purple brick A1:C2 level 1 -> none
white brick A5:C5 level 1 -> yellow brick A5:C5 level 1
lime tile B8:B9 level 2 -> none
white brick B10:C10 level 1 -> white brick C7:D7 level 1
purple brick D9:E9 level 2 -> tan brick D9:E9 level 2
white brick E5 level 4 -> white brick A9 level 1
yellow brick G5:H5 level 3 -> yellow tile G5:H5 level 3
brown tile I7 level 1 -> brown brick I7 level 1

◆ What is being asked
All records shown above need to be written out again verbatim.

◆ Solution for this exercise
purple brick A1:C2 level 1 -> none
white brick A5:C5 level 1 -> yellow brick A5:C5 level 1
lime tile B8:B9 level 2 -> none
white brick B10:C10 level 1 -> white brick C7:D7 level 1
purple brick D9:E9 level 2 -> tan brick D9:E9 level 2
white brick E5 level 4 -> white brick A9 level 1
yellow brick G5:H5 level 3 -> yellow tile G5:H5 level 3
brown tile I7 level 1 -> brown brick I7 level 1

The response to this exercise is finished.